**DATA FOR ANALYSIS**
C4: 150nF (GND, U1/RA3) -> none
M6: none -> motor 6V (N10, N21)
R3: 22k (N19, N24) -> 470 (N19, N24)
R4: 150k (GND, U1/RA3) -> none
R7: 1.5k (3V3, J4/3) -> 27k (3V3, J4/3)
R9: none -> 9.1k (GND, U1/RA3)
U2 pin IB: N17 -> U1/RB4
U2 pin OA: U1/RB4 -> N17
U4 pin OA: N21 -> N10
---
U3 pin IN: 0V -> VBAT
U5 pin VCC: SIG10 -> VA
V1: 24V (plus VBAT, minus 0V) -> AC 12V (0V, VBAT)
--
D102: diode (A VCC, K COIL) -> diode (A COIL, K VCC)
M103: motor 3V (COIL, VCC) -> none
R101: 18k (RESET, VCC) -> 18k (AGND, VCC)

**WORK TASK**
List every line in the records above that contains the word "none".

**WORKED SOLUTION**
C4: 150nF (GND, U1/RA3) -> none
M6: none -> motor 6V (N10, N21)
R4: 150k (GND, U1/RA3) -> none
R9: none -> 9.1k (GND, U1/RA3)
M103: motor 3V (COIL, VCC) -> none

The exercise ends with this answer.